Edit tracking data
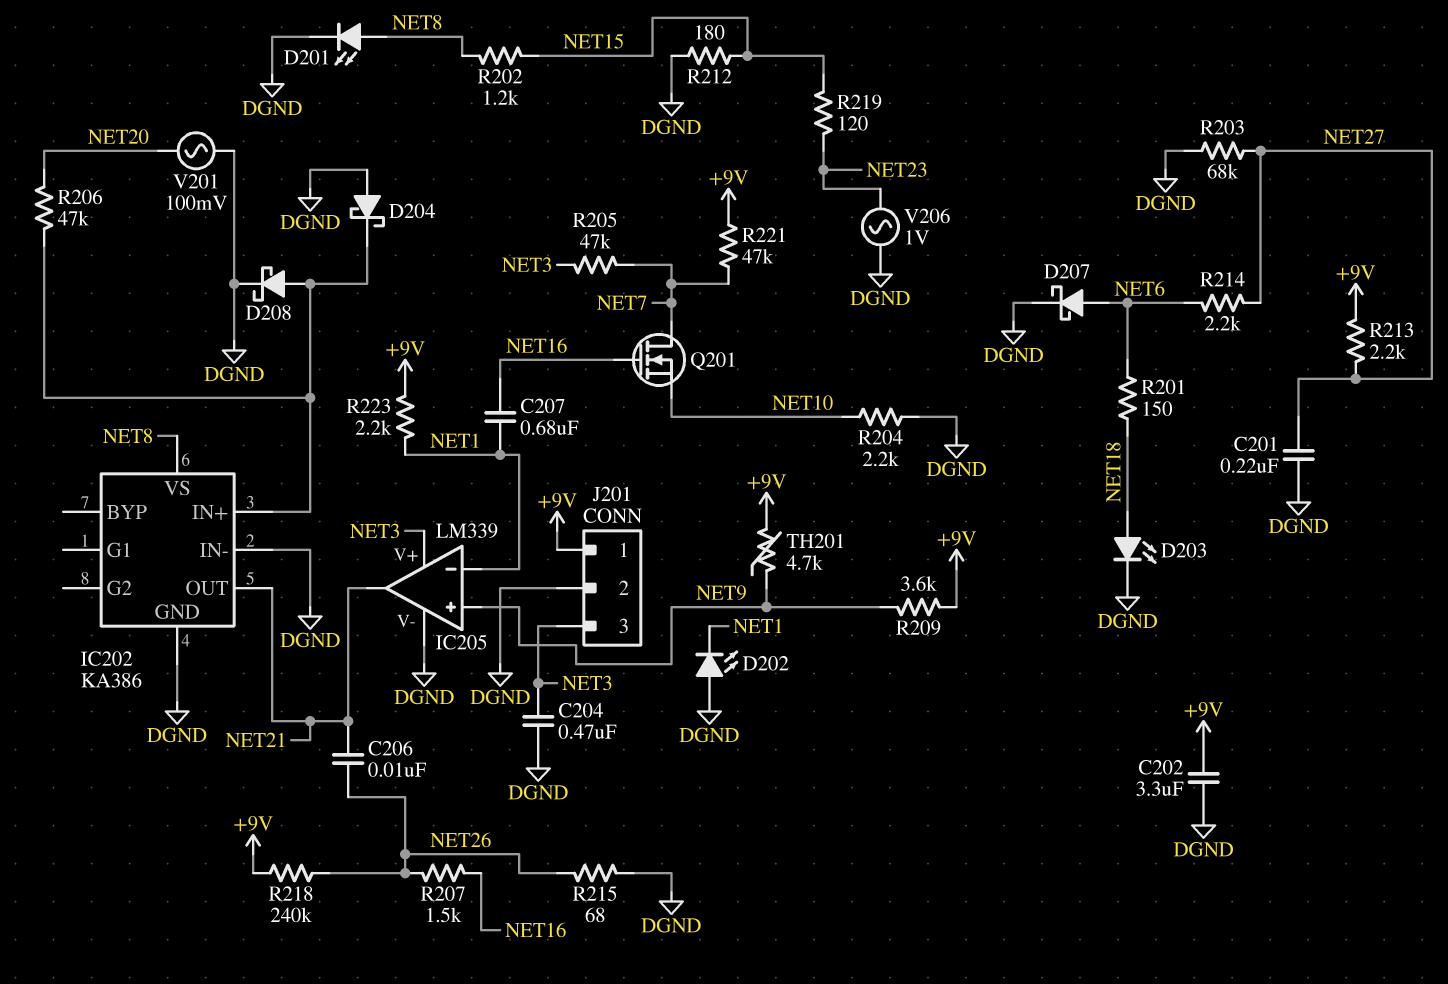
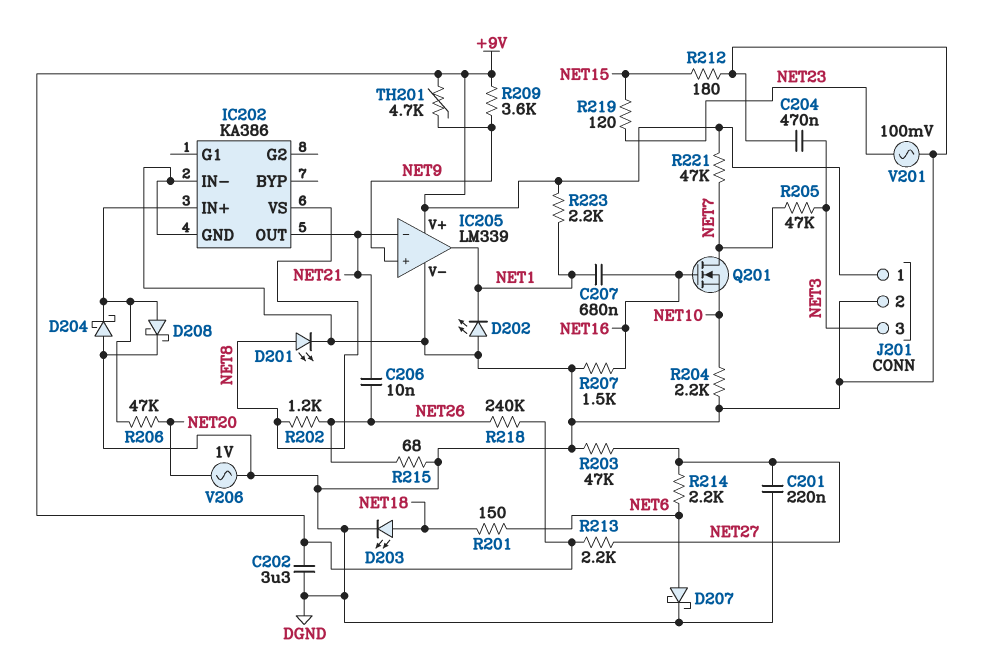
IC205 pin V+: NET3 -> +9V
IC205 pin in-: NET1 -> NET21
IC205 pin out: NET21 -> NET1
R202: 1.2k (NET8, NET15) -> 1.2k (NET8, NET26)
R203: 68k (DGND, NET27) -> 47k (DGND, NET27)
R207: 1.5k (NET16, NET26) -> 1.5k (DGND, NET16)
V201: AC 100mV (DGND, NET20) -> AC 100mV (DGND, NET23)
V206: AC 1V (DGND, NET23) -> AC 1V (DGND, NET20)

### EXERCISE INSTRUCTIONS
Please print each entry exactly as given and keep pictures out of it.

### OUTPUT FOR THIS EXERCISE
IC205 pin V+: NET3 -> +9V
IC205 pin in-: NET1 -> NET21
IC205 pin out: NET21 -> NET1
R202: 1.2k (NET8, NET15) -> 1.2k (NET8, NET26)
R203: 68k (DGND, NET27) -> 47k (DGND, NET27)
R207: 1.5k (NET16, NET26) -> 1.5k (DGND, NET16)
V201: AC 100mV (DGND, NET20) -> AC 100mV (DGND, NET23)
V206: AC 1V (DGND, NET23) -> AC 1V (DGND, NET20)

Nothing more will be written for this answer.